┌─ WORKING DATA

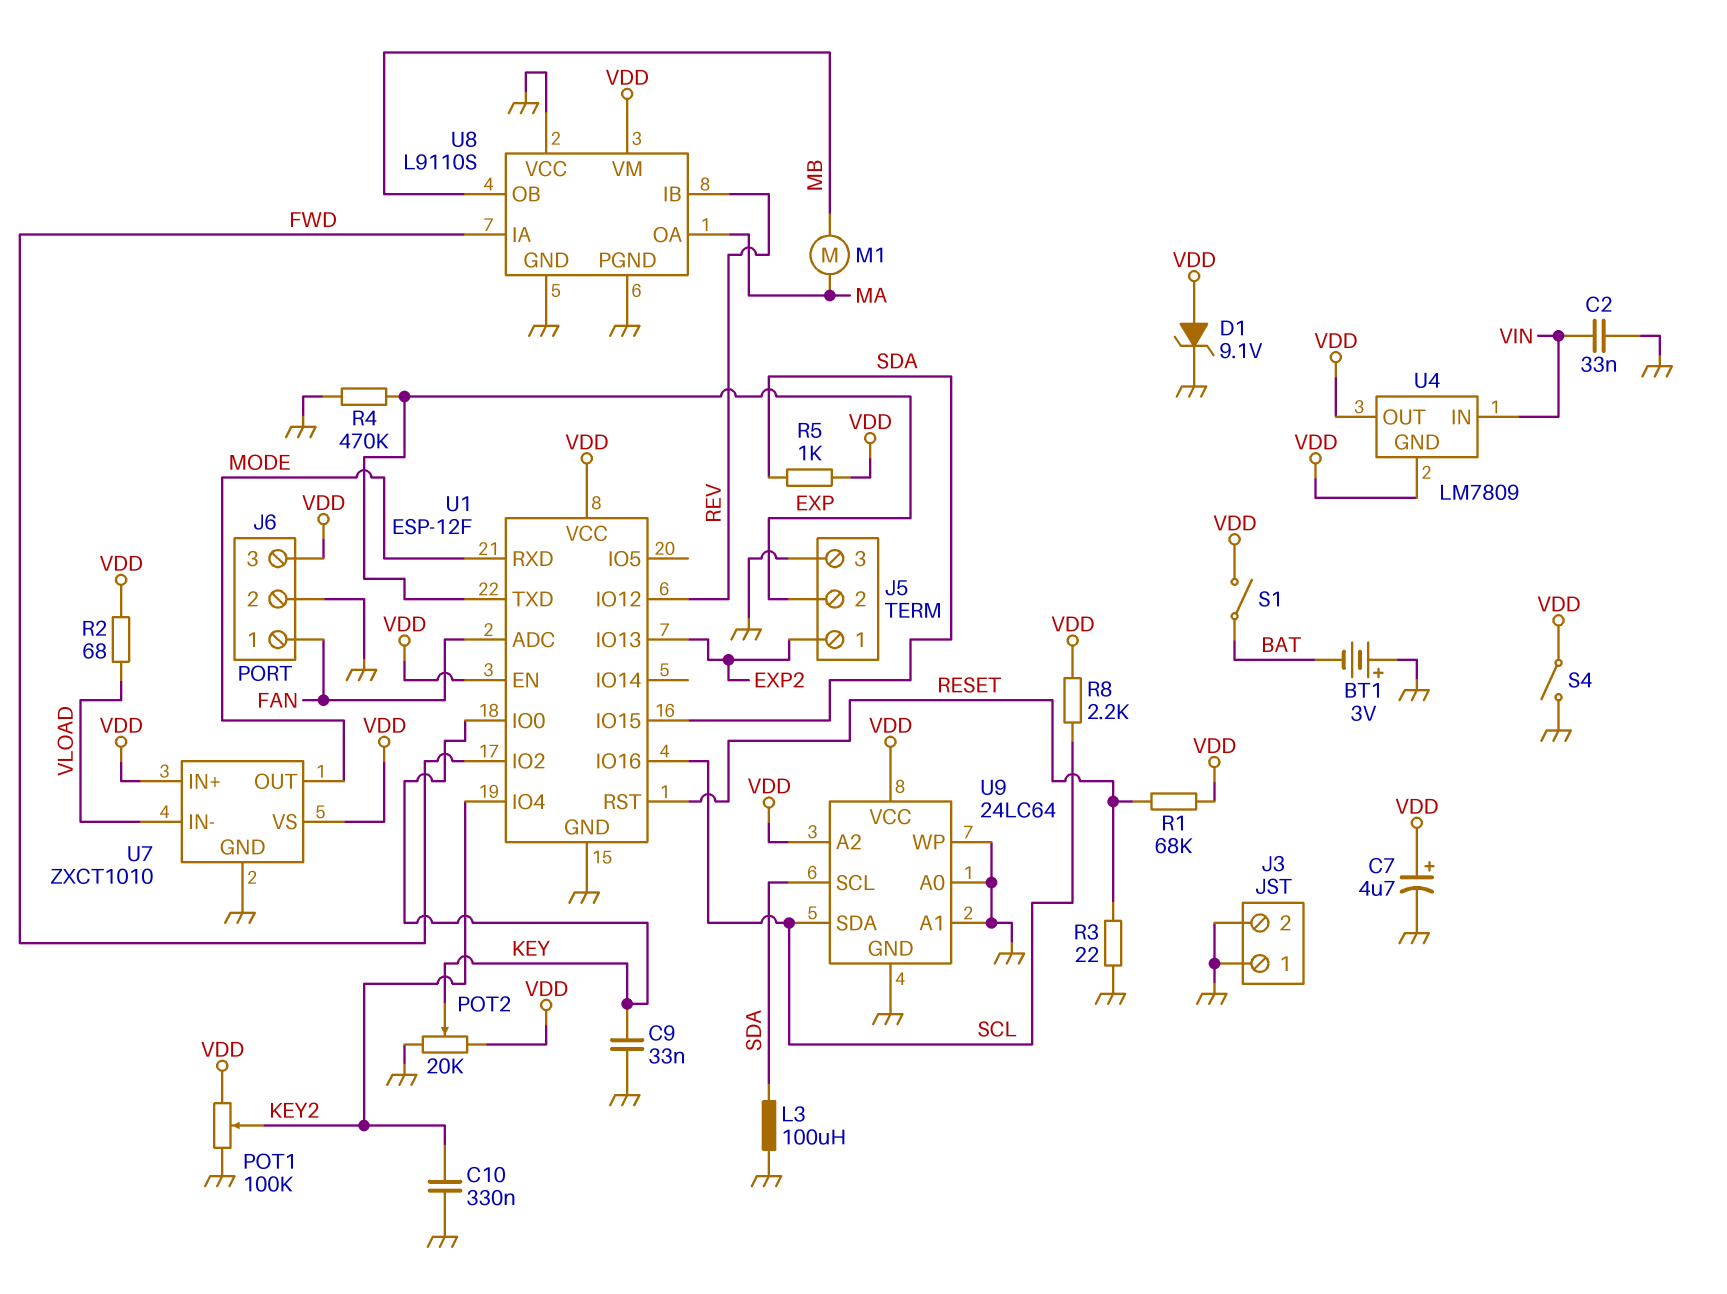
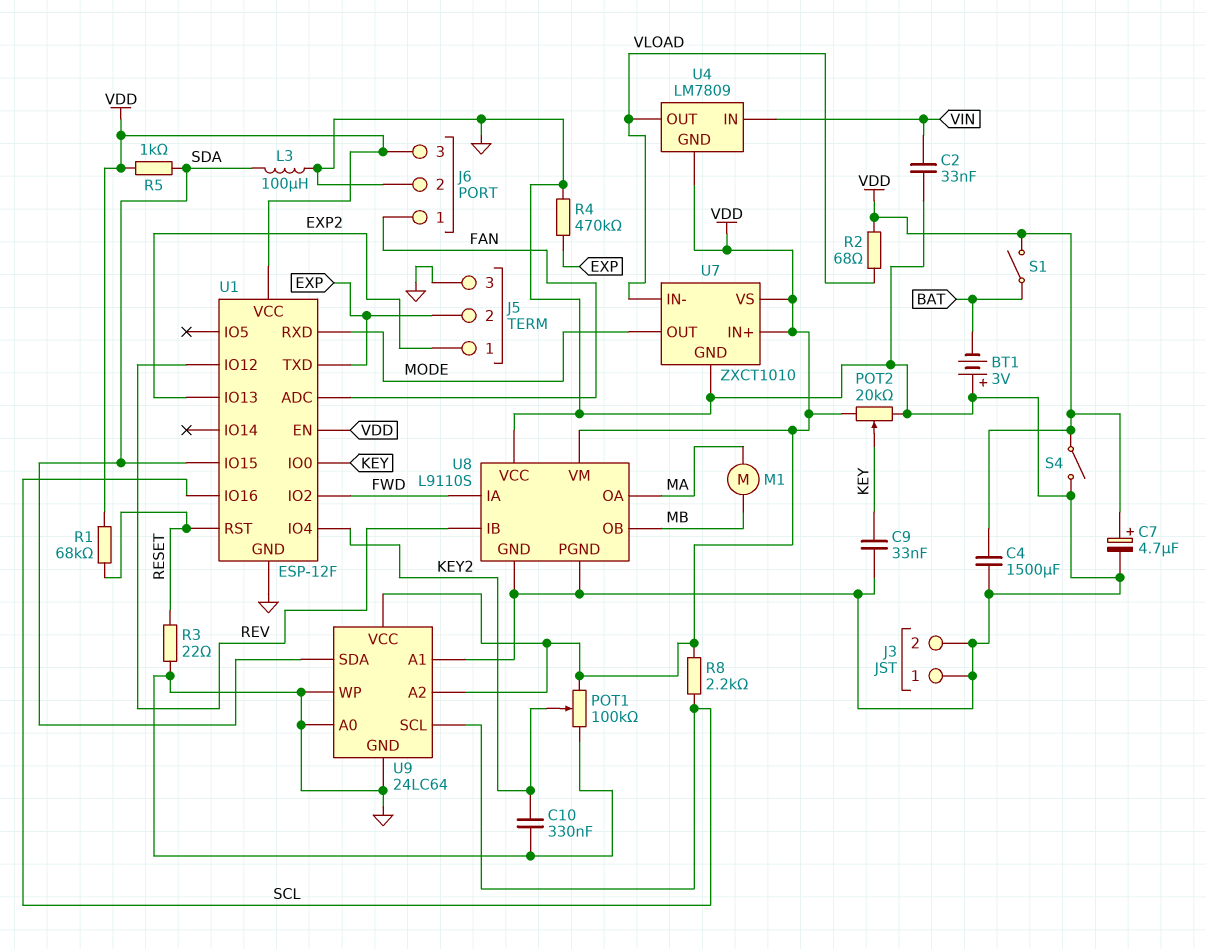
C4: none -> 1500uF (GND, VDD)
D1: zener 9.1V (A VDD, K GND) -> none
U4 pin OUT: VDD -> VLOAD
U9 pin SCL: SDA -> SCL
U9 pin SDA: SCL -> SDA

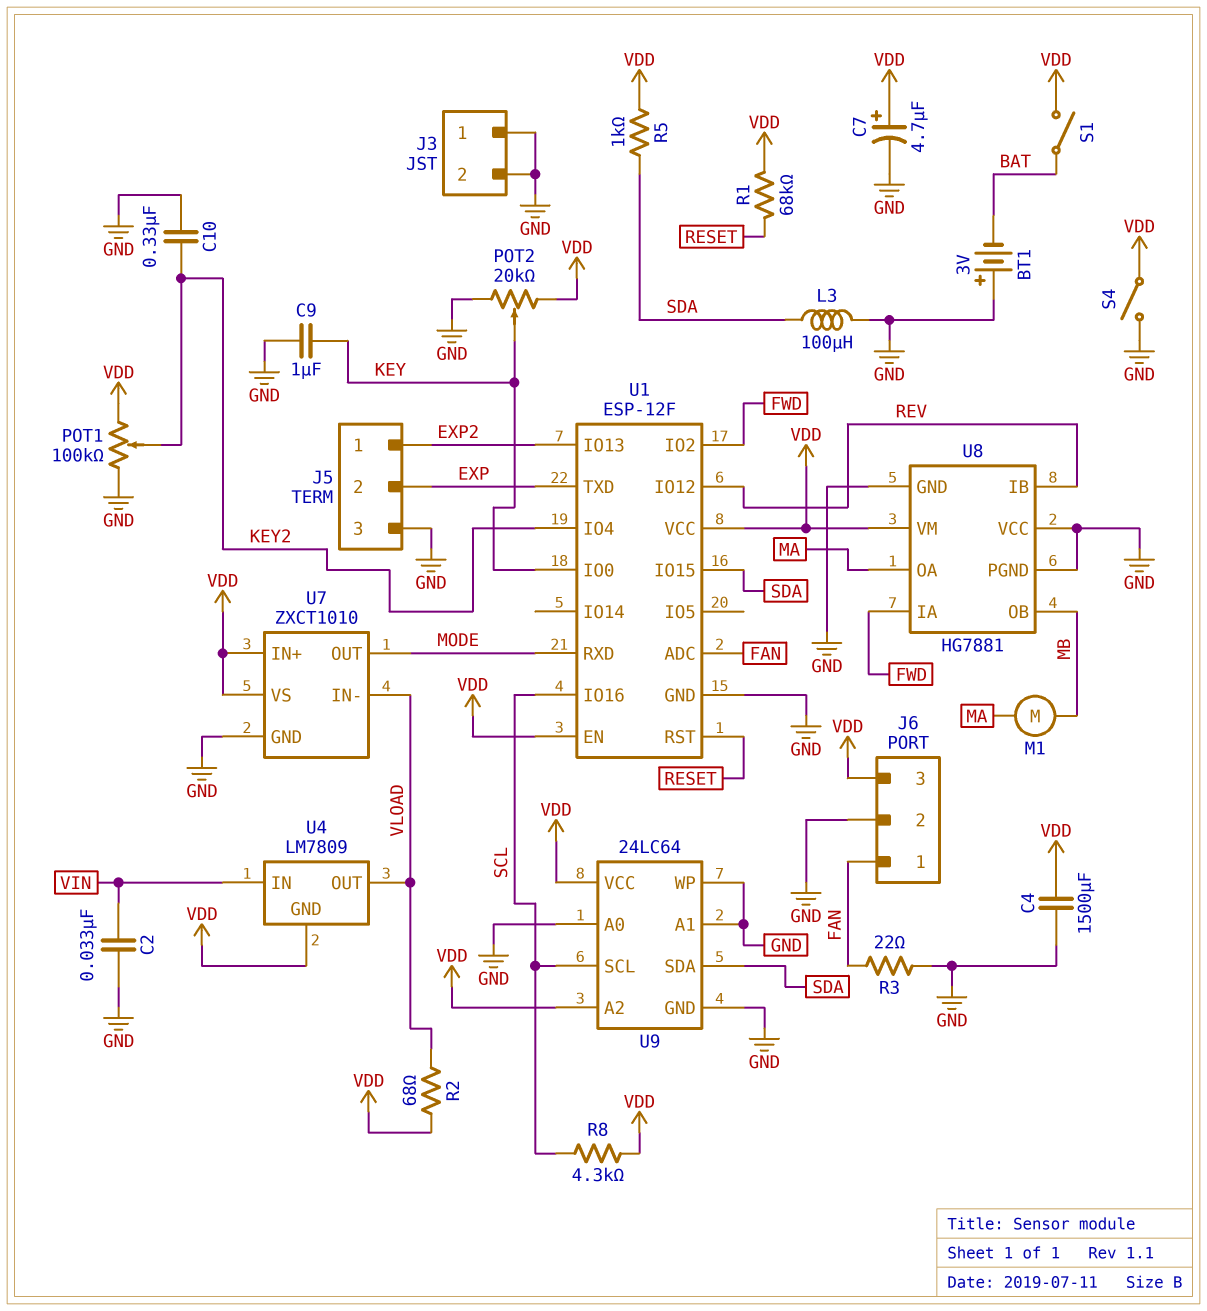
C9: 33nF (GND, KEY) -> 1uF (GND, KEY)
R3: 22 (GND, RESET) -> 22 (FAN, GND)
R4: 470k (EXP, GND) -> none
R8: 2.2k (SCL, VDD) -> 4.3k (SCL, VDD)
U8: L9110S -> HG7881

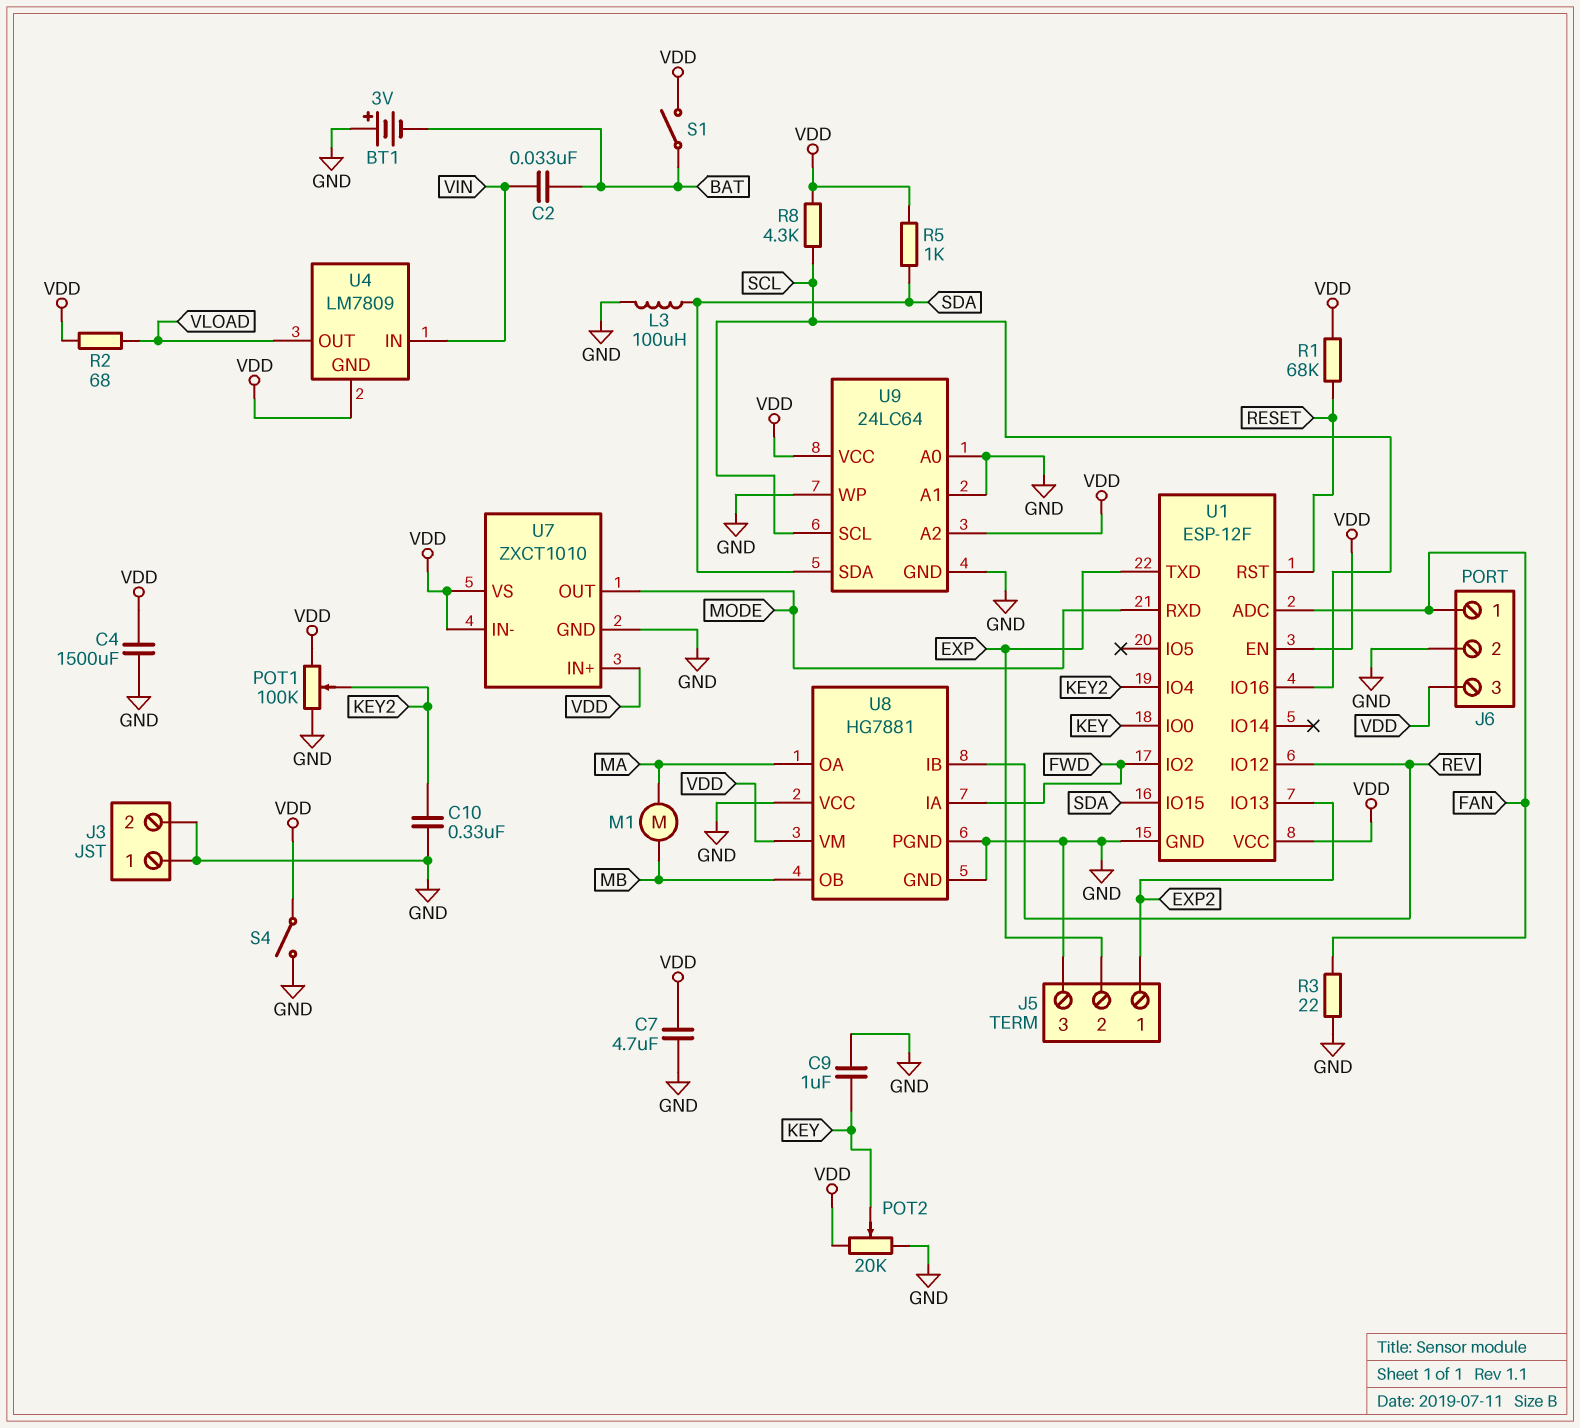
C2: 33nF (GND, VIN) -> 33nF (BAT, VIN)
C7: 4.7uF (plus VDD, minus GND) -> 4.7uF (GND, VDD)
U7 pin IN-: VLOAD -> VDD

└─

**TO DO:**
Only what runs from the line containing "U4 pin OUT: VDD -> VLOAD" through the end of the entries above should be extracted, exactly and without pictures.

**RESULT:**
U4 pin OUT: VDD -> VLOAD
U9 pin SCL: SDA -> SCL
U9 pin SDA: SCL -> SDA

C9: 33nF (GND, KEY) -> 1uF (GND, KEY)
R3: 22 (GND, RESET) -> 22 (FAN, GND)
R4: 470k (EXP, GND) -> none
R8: 2.2k (SCL, VDD) -> 4.3k (SCL, VDD)
U8: L9110S -> HG7881

C2: 33nF (GND, VIN) -> 33nF (BAT, VIN)
C7: 4.7uF (plus VDD, minus GND) -> 4.7uF (GND, VDD)
U7 pin IN-: VLOAD -> VDD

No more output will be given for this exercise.